──────── SUPPLIED RECORDS ────────

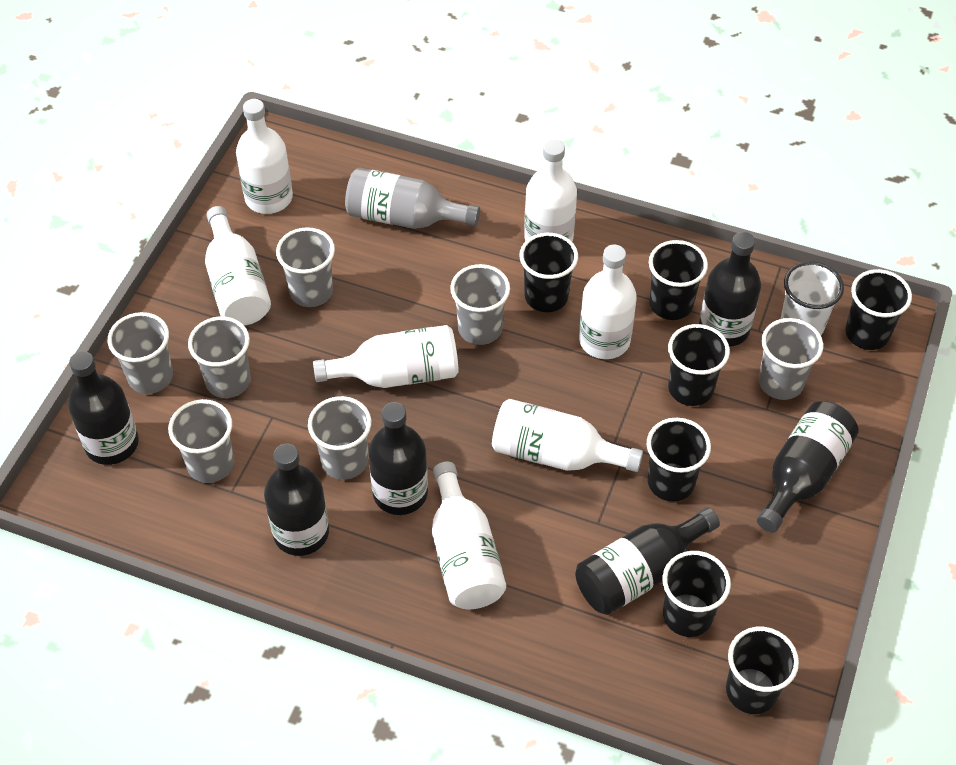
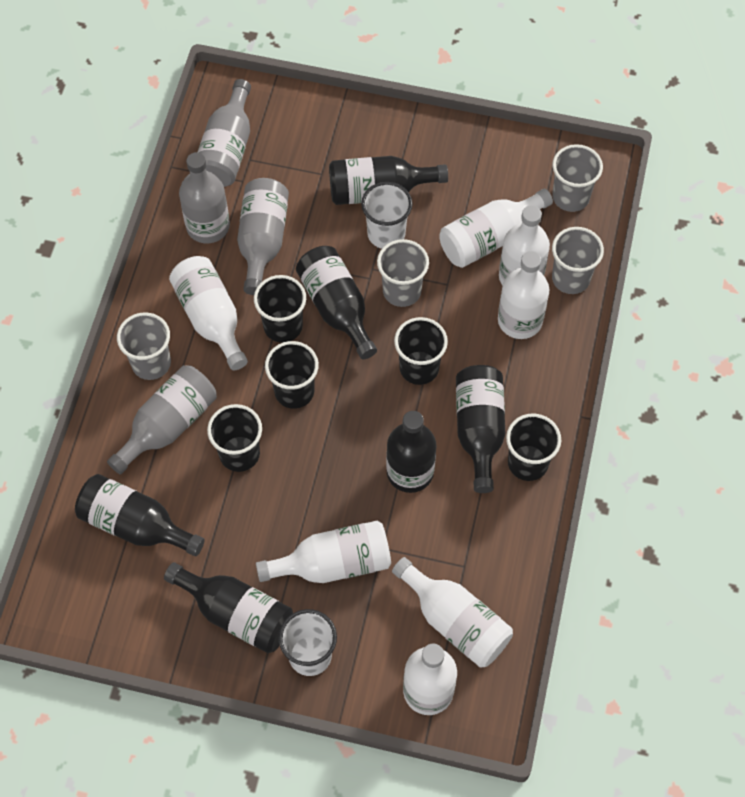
black cup: [519,233,578,312] [647,418,711,501] [649,240,708,320] [662,551,731,637] [668,324,730,406] [726,627,799,714] [845,269,912,350] = 7 -> [207,404,262,472] [254,275,306,343] [265,341,319,409] [394,317,448,385] [506,414,561,481] = 5
grey bottle: [345,167,480,229] = 1 -> [107,365,217,474] [179,152,230,243] [198,79,251,187] [237,178,289,295] = 4
grey cup: [108,312,173,394] [168,399,234,483] [188,317,251,398] [276,227,335,307] [308,396,371,480] [450,264,510,345] [759,318,823,400] = 7 -> [117,312,171,380] [377,239,429,307] [552,144,603,212] [552,227,604,294] = 4
white cup: [781,261,844,335] = 1 -> [279,609,337,676] [361,182,412,249] = 2

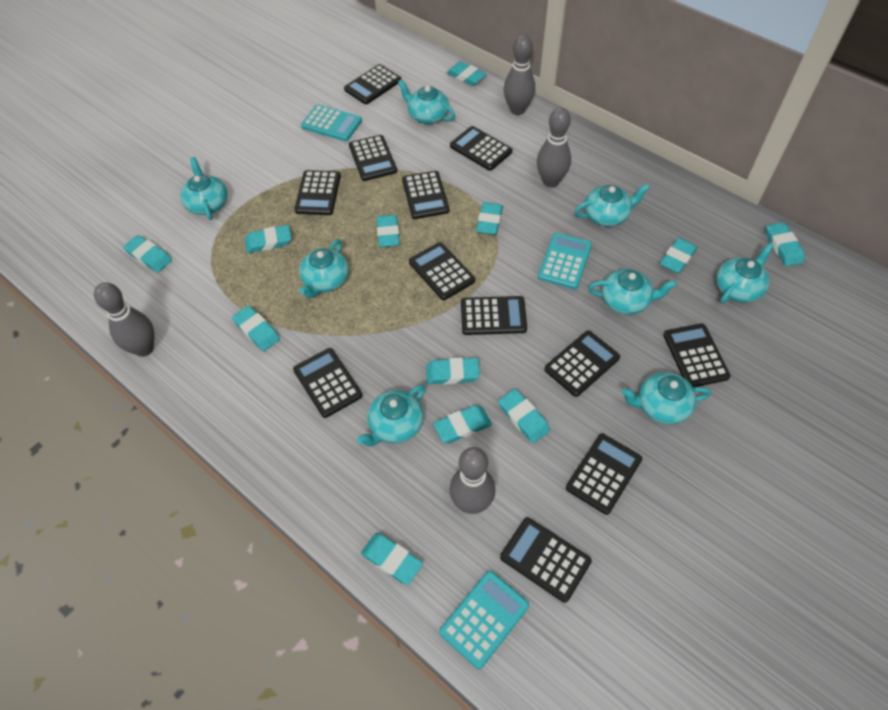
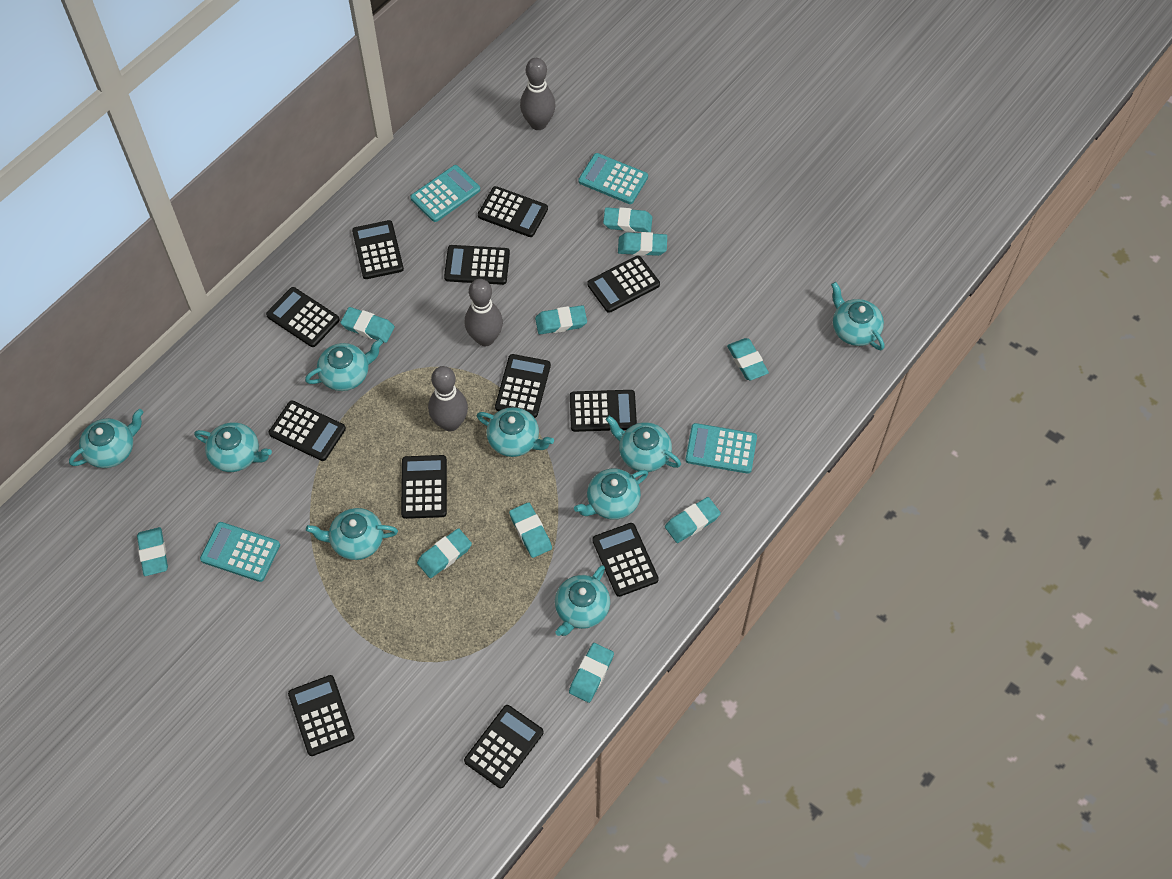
grey bowling pin: [94,283,154,357] [450,447,496,514] [504,35,535,115] [537,107,571,187] = 4 -> [428,366,468,431] [465,279,503,346] [520,58,556,130] = 3
turquoise calculator: [301,104,362,141] [439,571,529,669] [538,233,592,289] = 3 -> [200,522,280,582] [410,165,480,222] [579,153,648,204] [686,423,757,474] = 4
turquoise eraser: [123,235,172,272] [232,305,280,351] [245,225,291,253] [361,533,423,585] [377,215,400,247] [426,357,480,384] [433,405,492,443] [447,61,487,86] [476,202,503,235] [498,389,550,443] [660,238,697,274] [766,222,805,266] = 12 -> [137,527,168,576] [340,307,395,343] [417,528,472,578] [509,502,552,558] [535,305,587,334] [569,643,614,703] [603,207,653,232] [618,232,667,256] [665,497,721,543] [727,338,769,380] = 10
turquoise teapot: [180,157,228,220] [299,239,349,298] [357,384,426,446] [397,79,455,124] [574,184,650,227] [588,269,677,315] [622,372,711,425] [716,243,774,304] = 8 -> [69,409,143,468] [194,422,272,472] [305,339,383,391] [306,508,398,560] [477,407,554,457] [555,565,610,636] [574,469,648,520] [605,416,681,472] [831,282,885,350] = 9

────────

_WHAT THE EXERCISE ASKS_. Starting from the line that has "grey cup: [108,312,173,394]" and ending at the last line of the material above, every line should be output exactly; pictures are dropped and nothing else appears.

_EXERCISE SOLUTION_.
grey cup: [108,312,173,394] [168,399,234,483] [188,317,251,398] [276,227,335,307] [308,396,371,480] [450,264,510,345] [759,318,823,400] = 7 -> [117,312,171,380] [377,239,429,307] [552,144,603,212] [552,227,604,294] = 4
white cup: [781,261,844,335] = 1 -> [279,609,337,676] [361,182,412,249] = 2

grey bowling pin: [94,283,154,357] [450,447,496,514] [504,35,535,115] [537,107,571,187] = 4 -> [428,366,468,431] [465,279,503,346] [520,58,556,130] = 3
turquoise calculator: [301,104,362,141] [439,571,529,669] [538,233,592,289] = 3 -> [200,522,280,582] [410,165,480,222] [579,153,648,204] [686,423,757,474] = 4
turquoise eraser: [123,235,172,272] [232,305,280,351] [245,225,291,253] [361,533,423,585] [377,215,400,247] [426,357,480,384] [433,405,492,443] [447,61,487,86] [476,202,503,235] [498,389,550,443] [660,238,697,274] [766,222,805,266] = 12 -> [137,527,168,576] [340,307,395,343] [417,528,472,578] [509,502,552,558] [535,305,587,334] [569,643,614,703] [603,207,653,232] [618,232,667,256] [665,497,721,543] [727,338,769,380] = 10
turquoise teapot: [180,157,228,220] [299,239,349,298] [357,384,426,446] [397,79,455,124] [574,184,650,227] [588,269,677,315] [622,372,711,425] [716,243,774,304] = 8 -> [69,409,143,468] [194,422,272,472] [305,339,383,391] [306,508,398,560] [477,407,554,457] [555,565,610,636] [574,469,648,520] [605,416,681,472] [831,282,885,350] = 9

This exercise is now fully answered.